Collected data
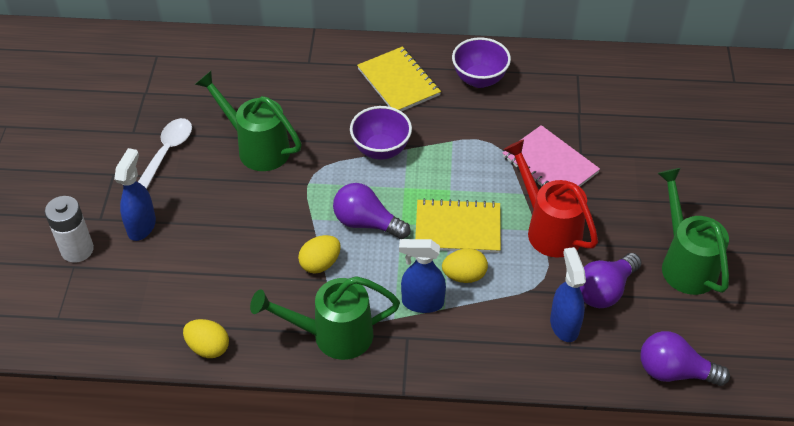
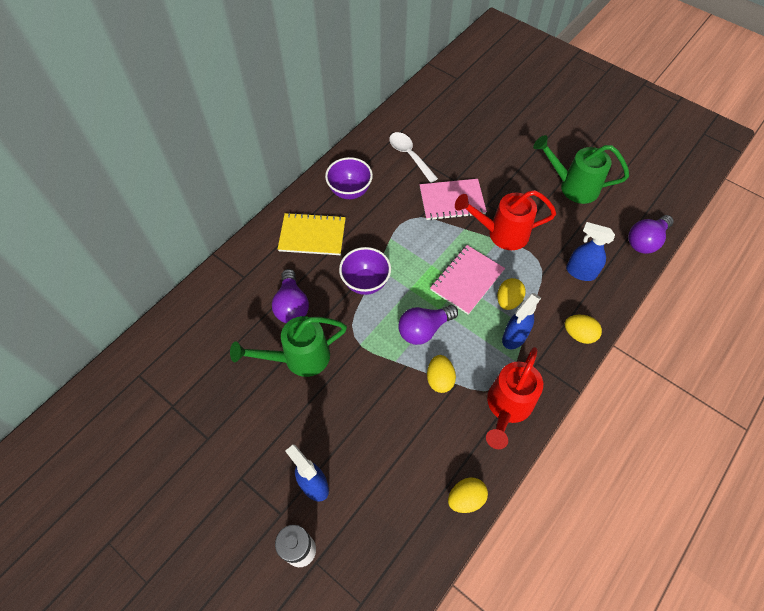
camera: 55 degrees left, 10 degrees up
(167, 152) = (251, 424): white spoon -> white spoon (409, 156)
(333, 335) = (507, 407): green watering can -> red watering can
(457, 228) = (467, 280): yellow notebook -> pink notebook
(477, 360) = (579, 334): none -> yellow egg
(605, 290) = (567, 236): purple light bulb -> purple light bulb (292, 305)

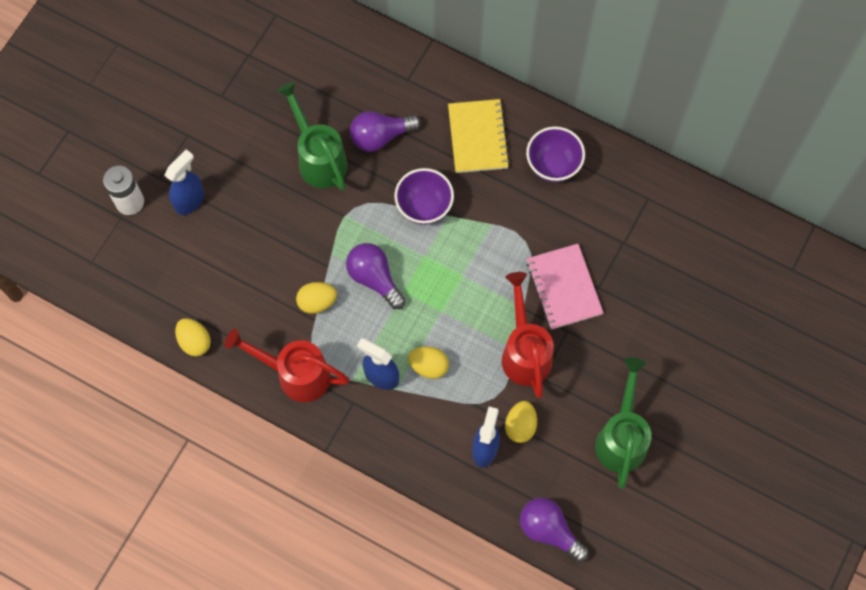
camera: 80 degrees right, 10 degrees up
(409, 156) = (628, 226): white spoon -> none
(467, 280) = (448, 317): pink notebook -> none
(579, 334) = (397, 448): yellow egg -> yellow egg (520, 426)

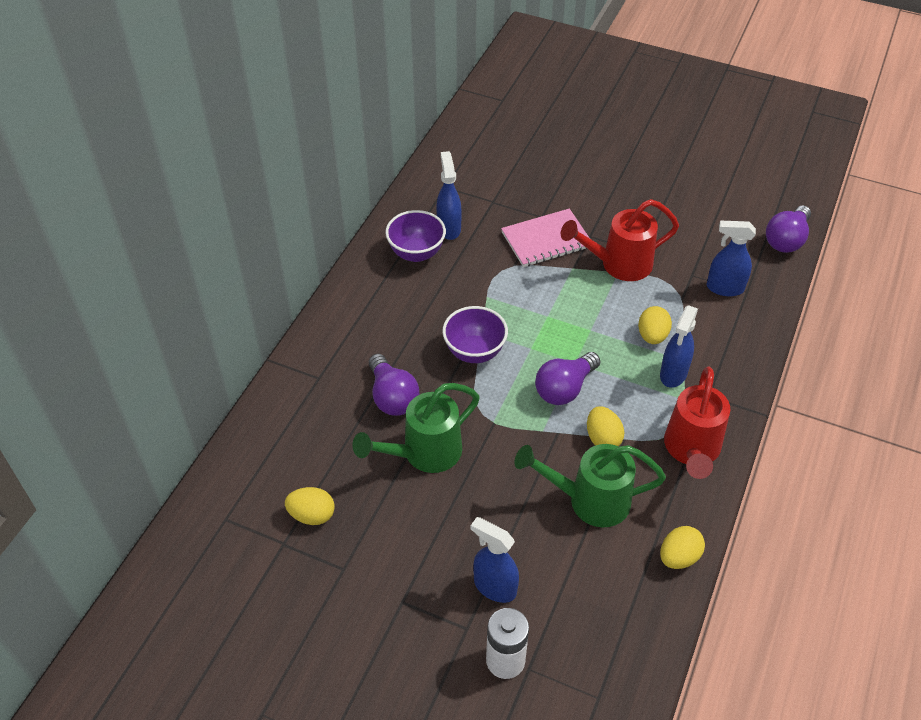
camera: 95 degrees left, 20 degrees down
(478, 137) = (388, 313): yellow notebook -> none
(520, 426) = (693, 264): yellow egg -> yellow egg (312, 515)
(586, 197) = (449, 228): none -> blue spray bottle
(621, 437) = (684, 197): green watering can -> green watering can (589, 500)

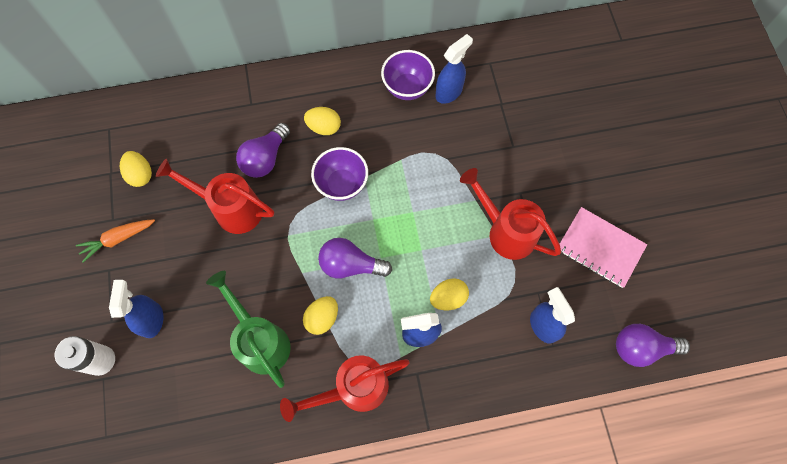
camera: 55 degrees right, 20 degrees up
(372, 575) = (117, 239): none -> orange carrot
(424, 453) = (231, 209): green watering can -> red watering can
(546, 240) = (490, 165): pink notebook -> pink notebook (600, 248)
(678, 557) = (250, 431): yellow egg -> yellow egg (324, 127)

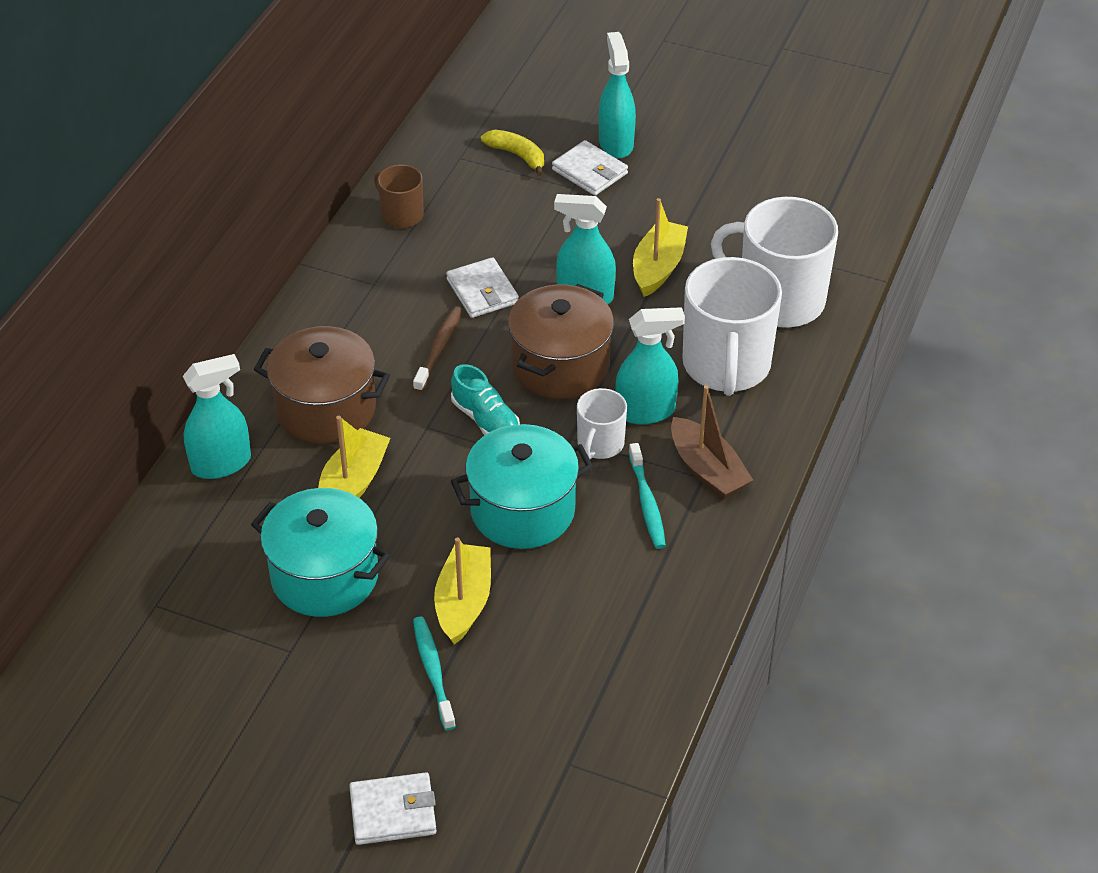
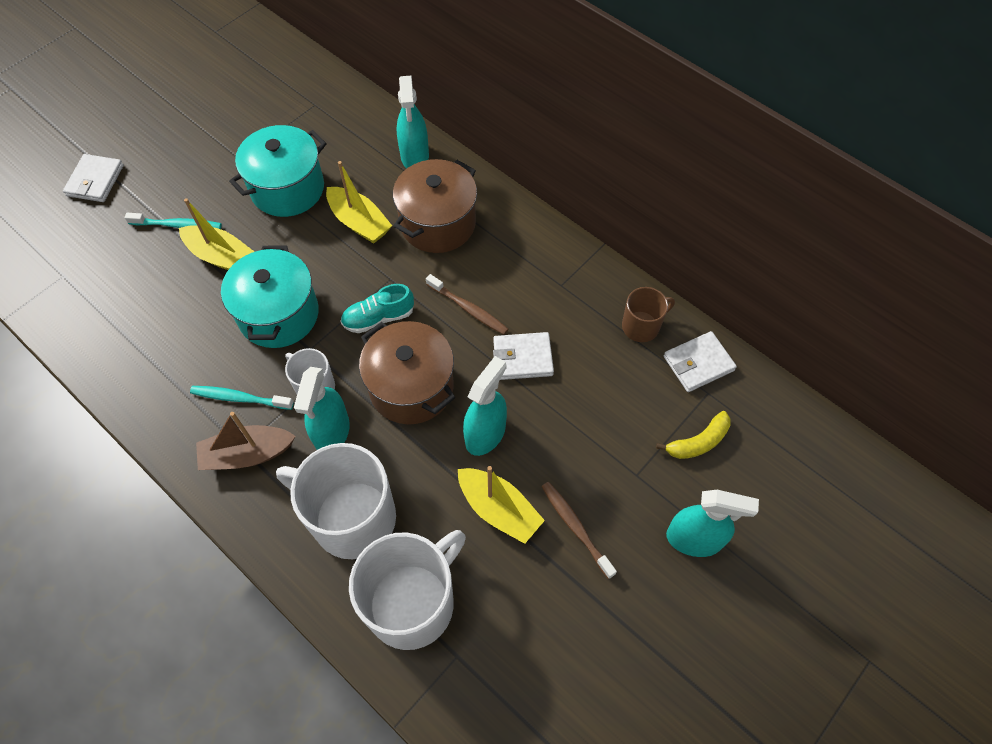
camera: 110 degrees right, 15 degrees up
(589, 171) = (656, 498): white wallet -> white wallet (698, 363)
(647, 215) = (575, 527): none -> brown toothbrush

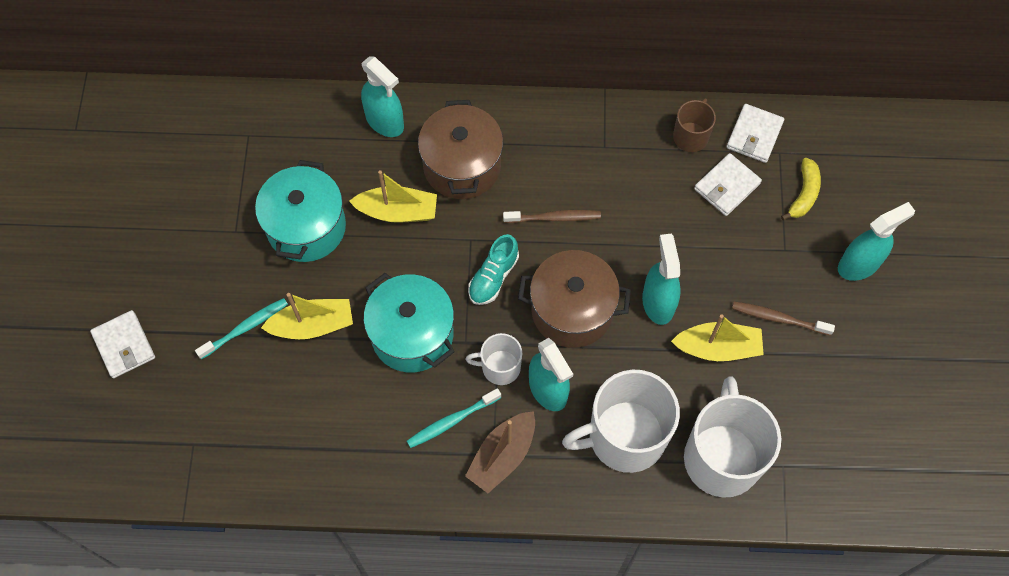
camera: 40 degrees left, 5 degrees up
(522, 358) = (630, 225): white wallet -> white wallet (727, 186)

PROBLEM TO SOLVE: Without carrying over any picture, retype the records above word for word.

ANSWER BOX:
camera: 55 degrees left, 10 degrees up
(167, 152) = (251, 424): white spoon -> white spoon (409, 156)
(333, 335) = (507, 407): green watering can -> red watering can
(457, 228) = (467, 280): yellow notebook -> pink notebook
(477, 360) = (579, 334): none -> yellow egg
(605, 290) = (567, 236): purple light bulb -> purple light bulb (292, 305)

camera: 80 degrees right, 10 degrees up
(409, 156) = (628, 226): white spoon -> none
(467, 280) = (448, 317): pink notebook -> none
(579, 334) = (397, 448): yellow egg -> yellow egg (520, 426)

camera: 95 degrees left, 20 degrees down
(478, 137) = (388, 313): yellow notebook -> none
(520, 426) = (693, 264): yellow egg -> yellow egg (312, 515)
(586, 197) = (449, 228): none -> blue spray bottle
(621, 437) = (684, 197): green watering can -> green watering can (589, 500)

camera: 55 degrees right, 20 degrees up
(372, 575) = (117, 239): none -> orange carrot
(424, 453) = (231, 209): green watering can -> red watering can
(546, 240) = (490, 165): pink notebook -> pink notebook (600, 248)
(678, 557) = (250, 431): yellow egg -> yellow egg (324, 127)

camera: 110 degrees right, 15 degrees up
(589, 171) = (656, 498): white wallet -> white wallet (698, 363)
(647, 215) = (575, 527): none -> brown toothbrush

camera: 40 degrees left, 5 degrees up
(522, 358) = (630, 225): white wallet -> white wallet (727, 186)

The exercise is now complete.